EXERCISE PROMPT → Please retype the items word for word, from the very start of the items through the line containing "Point (x=360, y=328) is", with that line included.

-- Start --

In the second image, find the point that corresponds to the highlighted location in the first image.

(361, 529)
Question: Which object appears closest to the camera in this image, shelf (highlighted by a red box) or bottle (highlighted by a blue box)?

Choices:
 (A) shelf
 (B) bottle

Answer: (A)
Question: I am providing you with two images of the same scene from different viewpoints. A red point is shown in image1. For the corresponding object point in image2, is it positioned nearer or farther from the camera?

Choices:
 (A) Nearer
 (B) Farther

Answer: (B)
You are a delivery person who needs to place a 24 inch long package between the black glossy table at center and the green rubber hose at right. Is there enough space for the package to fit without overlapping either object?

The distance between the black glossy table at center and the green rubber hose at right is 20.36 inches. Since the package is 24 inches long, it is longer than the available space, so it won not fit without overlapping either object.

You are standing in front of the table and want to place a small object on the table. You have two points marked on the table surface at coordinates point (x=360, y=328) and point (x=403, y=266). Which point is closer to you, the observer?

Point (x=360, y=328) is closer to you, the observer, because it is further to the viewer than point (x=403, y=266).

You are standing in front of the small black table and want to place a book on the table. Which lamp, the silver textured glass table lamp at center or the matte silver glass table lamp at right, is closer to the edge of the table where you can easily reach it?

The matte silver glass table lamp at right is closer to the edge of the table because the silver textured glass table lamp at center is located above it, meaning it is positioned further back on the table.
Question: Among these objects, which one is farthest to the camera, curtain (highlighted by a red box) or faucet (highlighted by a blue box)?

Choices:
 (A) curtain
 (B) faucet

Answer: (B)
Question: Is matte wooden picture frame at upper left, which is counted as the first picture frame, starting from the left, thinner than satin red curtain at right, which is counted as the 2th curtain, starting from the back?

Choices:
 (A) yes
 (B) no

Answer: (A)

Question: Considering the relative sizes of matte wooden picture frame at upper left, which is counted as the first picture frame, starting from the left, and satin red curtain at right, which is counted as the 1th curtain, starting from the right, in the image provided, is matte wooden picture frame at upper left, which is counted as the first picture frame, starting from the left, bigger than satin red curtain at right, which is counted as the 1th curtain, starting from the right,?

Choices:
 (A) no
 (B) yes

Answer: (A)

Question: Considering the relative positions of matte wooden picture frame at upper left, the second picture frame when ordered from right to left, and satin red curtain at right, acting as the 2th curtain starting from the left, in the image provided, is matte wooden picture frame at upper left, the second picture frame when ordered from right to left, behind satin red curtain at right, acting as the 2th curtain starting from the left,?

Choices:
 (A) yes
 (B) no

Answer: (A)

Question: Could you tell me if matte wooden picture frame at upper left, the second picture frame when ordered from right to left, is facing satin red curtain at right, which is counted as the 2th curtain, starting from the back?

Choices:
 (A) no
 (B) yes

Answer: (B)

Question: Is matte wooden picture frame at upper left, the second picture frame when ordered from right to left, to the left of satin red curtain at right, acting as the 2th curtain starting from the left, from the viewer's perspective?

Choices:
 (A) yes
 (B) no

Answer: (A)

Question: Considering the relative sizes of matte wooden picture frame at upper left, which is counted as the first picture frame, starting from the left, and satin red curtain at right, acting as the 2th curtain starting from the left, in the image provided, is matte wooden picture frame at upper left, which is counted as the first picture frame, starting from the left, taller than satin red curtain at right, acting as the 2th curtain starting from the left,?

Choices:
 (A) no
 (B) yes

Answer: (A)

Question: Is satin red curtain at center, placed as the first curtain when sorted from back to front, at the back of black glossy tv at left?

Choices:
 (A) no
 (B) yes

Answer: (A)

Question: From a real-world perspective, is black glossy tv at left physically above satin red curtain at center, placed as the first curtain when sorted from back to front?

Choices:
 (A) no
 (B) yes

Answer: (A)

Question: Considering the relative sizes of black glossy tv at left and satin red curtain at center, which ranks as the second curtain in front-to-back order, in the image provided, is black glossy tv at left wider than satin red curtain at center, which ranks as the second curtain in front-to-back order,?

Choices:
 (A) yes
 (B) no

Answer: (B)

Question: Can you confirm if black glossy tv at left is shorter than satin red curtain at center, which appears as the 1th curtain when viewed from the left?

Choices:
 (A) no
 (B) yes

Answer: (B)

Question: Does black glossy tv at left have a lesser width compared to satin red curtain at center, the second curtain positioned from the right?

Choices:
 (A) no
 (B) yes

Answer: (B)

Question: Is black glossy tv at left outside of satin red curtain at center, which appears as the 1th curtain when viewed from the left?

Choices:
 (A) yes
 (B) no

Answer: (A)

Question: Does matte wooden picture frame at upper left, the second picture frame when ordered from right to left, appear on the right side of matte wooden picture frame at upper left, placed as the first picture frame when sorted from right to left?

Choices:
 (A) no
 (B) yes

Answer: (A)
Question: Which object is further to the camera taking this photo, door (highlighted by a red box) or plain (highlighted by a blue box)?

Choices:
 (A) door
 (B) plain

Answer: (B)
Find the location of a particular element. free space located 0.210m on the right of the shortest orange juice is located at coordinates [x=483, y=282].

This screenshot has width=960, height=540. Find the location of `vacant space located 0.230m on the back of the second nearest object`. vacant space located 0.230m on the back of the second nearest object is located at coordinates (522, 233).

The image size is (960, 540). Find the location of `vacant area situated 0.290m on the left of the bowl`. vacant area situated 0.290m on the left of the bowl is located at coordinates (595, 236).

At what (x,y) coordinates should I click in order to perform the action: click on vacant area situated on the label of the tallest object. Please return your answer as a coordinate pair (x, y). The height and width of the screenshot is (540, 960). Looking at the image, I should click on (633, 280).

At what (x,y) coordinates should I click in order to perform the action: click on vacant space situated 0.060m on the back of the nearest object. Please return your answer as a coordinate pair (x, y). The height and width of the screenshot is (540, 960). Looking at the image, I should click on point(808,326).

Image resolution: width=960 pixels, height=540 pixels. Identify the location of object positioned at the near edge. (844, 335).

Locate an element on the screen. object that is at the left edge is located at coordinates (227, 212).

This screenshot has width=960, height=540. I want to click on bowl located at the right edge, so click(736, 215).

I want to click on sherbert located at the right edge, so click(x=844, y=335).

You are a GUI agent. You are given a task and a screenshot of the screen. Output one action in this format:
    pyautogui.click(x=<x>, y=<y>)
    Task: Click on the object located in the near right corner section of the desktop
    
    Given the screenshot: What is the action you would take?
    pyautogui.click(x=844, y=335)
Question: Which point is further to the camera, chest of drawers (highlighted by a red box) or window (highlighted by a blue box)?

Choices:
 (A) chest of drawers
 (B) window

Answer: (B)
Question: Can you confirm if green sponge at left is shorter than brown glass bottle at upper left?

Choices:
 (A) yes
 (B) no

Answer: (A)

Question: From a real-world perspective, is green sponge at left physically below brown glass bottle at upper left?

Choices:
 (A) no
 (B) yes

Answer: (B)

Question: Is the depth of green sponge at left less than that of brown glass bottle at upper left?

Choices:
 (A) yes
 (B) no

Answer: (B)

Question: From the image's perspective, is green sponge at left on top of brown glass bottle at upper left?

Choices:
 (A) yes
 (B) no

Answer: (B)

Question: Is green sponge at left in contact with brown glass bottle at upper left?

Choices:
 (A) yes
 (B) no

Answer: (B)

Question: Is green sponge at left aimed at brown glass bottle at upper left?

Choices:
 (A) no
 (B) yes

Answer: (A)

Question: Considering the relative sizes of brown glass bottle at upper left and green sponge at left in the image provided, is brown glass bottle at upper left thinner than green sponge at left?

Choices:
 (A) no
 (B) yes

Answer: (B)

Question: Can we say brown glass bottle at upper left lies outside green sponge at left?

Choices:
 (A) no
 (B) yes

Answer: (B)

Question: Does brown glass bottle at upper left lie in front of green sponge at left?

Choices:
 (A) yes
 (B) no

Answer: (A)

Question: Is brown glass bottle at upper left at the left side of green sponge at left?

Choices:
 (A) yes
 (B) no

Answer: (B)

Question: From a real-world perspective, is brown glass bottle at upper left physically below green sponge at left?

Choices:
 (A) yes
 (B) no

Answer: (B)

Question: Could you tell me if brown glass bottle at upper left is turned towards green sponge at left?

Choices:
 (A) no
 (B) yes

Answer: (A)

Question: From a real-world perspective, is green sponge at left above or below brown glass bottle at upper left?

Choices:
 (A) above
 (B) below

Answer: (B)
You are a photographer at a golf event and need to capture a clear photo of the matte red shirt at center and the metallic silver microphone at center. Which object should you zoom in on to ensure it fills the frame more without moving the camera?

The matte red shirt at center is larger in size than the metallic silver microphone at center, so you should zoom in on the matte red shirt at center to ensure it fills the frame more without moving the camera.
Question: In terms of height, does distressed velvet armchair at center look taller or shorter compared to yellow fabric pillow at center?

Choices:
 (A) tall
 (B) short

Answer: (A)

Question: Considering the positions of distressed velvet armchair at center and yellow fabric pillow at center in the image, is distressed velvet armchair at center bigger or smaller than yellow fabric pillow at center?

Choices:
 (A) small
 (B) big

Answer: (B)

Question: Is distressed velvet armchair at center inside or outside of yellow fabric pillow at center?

-- End --

EXERCISE SOLUTION →
In the second image, find the point that corresponds to the highlighted location in the first image.

(361, 529)
Question: Which object appears closest to the camera in this image, shelf (highlighted by a red box) or bottle (highlighted by a blue box)?

Choices:
 (A) shelf
 (B) bottle

Answer: (A)
Question: I am providing you with two images of the same scene from different viewpoints. A red point is shown in image1. For the corresponding object point in image2, is it positioned nearer or farther from the camera?

Choices:
 (A) Nearer
 (B) Farther

Answer: (B)
You are a delivery person who needs to place a 24 inch long package between the black glossy table at center and the green rubber hose at right. Is there enough space for the package to fit without overlapping either object?

The distance between the black glossy table at center and the green rubber hose at right is 20.36 inches. Since the package is 24 inches long, it is longer than the available space, so it won not fit without overlapping either object.

You are standing in front of the table and want to place a small object on the table. You have two points marked on the table surface at coordinates point (x=360, y=328) and point (x=403, y=266). Which point is closer to you, the observer?

Point (x=360, y=328) is closer to you, the observer, because it is further to the viewer than point (x=403, y=266).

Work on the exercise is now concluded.